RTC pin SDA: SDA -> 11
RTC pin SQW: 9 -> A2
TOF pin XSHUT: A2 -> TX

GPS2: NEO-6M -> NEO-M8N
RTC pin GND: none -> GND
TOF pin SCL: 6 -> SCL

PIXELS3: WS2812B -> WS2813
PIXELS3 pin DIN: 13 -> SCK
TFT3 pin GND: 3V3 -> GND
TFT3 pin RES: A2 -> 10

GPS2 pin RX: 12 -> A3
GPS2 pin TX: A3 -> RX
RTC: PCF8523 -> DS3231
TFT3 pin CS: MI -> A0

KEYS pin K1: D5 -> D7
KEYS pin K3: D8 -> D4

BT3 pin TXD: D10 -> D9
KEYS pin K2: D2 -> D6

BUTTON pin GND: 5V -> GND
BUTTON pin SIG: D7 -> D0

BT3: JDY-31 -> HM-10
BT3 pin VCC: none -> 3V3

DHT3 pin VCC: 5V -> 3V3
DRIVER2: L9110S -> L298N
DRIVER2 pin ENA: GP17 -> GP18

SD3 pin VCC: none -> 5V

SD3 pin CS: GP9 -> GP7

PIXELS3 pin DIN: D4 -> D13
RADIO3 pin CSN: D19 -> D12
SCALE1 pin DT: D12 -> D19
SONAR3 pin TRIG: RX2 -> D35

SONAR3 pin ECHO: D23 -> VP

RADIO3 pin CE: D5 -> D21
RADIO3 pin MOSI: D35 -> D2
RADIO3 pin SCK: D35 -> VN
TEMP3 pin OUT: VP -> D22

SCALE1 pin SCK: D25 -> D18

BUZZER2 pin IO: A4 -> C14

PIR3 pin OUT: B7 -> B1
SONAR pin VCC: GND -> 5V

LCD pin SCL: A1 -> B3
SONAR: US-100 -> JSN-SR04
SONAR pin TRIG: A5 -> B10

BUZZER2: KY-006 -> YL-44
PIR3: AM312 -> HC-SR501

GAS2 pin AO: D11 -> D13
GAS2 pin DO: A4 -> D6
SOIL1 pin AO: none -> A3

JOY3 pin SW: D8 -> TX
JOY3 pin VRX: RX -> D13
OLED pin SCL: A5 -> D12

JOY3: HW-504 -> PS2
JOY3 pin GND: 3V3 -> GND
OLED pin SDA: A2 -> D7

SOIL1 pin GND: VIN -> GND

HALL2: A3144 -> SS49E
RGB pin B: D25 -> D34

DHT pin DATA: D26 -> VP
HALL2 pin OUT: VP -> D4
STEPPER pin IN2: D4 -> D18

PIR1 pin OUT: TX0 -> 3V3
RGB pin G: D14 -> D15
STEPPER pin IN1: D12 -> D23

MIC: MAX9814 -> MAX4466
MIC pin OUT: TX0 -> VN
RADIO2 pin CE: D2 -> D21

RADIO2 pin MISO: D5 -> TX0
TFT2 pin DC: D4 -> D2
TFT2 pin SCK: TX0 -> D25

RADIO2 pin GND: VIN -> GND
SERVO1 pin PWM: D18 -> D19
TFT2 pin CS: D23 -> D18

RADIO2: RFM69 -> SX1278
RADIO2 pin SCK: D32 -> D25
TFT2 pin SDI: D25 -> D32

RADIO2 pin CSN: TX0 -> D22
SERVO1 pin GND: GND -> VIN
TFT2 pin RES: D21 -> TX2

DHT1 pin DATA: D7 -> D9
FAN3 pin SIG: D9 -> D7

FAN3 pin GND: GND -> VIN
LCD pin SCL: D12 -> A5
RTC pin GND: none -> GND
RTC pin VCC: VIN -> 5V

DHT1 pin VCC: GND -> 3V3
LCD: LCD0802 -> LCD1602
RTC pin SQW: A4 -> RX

→ **WHAT THIS TASK INVOLVES**: Return, word for word, every line from the top of the entries down to the line that holds "SERVO1 pin GND: GND -> VIN", both included.

→ **EXERCISE RESULT**:
RTC pin SDA: SDA -> 11
RTC pin SQW: 9 -> A2
TOF pin XSHUT: A2 -> TX

GPS2: NEO-6M -> NEO-M8N
RTC pin GND: none -> GND
TOF pin SCL: 6 -> SCL

PIXELS3: WS2812B -> WS2813
PIXELS3 pin DIN: 13 -> SCK
TFT3 pin GND: 3V3 -> GND
TFT3 pin RES: A2 -> 10

GPS2 pin RX: 12 -> A3
GPS2 pin TX: A3 -> RX
RTC: PCF8523 -> DS3231
TFT3 pin CS: MI -> A0

KEYS pin K1: D5 -> D7
KEYS pin K3: D8 -> D4

BT3 pin TXD: D10 -> D9
KEYS pin K2: D2 -> D6

BUTTON pin GND: 5V -> GND
BUTTON pin SIG: D7 -> D0

BT3: JDY-31 -> HM-10
BT3 pin VCC: none -> 3V3

DHT3 pin VCC: 5V -> 3V3
DRIVER2: L9110S -> L298N
DRIVER2 pin ENA: GP17 -> GP18

SD3 pin VCC: none -> 5V

SD3 pin CS: GP9 -> GP7

PIXELS3 pin DIN: D4 -> D13
RADIO3 pin CSN: D19 -> D12
SCALE1 pin DT: D12 -> D19
SONAR3 pin TRIG: RX2 -> D35

SONAR3 pin ECHO: D23 -> VP

RADIO3 pin CE: D5 -> D21
RADIO3 pin MOSI: D35 -> D2
RADIO3 pin SCK: D35 -> VN
TEMP3 pin OUT: VP -> D22

SCALE1 pin SCK: D25 -> D18

BUZZER2 pin IO: A4 -> C14

PIR3 pin OUT: B7 -> B1
SONAR pin VCC: GND -> 5V

LCD pin SCL: A1 -> B3
SONAR: US-100 -> JSN-SR04
SONAR pin TRIG: A5 -> B10

BUZZER2: KY-006 -> YL-44
PIR3: AM312 -> HC-SR501

GAS2 pin AO: D11 -> D13
GAS2 pin DO: A4 -> D6
SOIL1 pin AO: none -> A3

JOY3 pin SW: D8 -> TX
JOY3 pin VRX: RX -> D13
OLED pin SCL: A5 -> D12

JOY3: HW-504 -> PS2
JOY3 pin GND: 3V3 -> GND
OLED pin SDA: A2 -> D7

SOIL1 pin GND: VIN -> GND

HALL2: A3144 -> SS49E
RGB pin B: D25 -> D34

DHT pin DATA: D26 -> VP
HALL2 pin OUT: VP -> D4
STEPPER pin IN2: D4 -> D18

PIR1 pin OUT: TX0 -> 3V3
RGB pin G: D14 -> D15
STEPPER pin IN1: D12 -> D23

MIC: MAX9814 -> MAX4466
MIC pin OUT: TX0 -> VN
RADIO2 pin CE: D2 -> D21

RADIO2 pin MISO: D5 -> TX0
TFT2 pin DC: D4 -> D2
TFT2 pin SCK: TX0 -> D25

RADIO2 pin GND: VIN -> GND
SERVO1 pin PWM: D18 -> D19
TFT2 pin CS: D23 -> D18

RADIO2: RFM69 -> SX1278
RADIO2 pin SCK: D32 -> D25
TFT2 pin SDI: D25 -> D32

RADIO2 pin CSN: TX0 -> D22
SERVO1 pin GND: GND -> VIN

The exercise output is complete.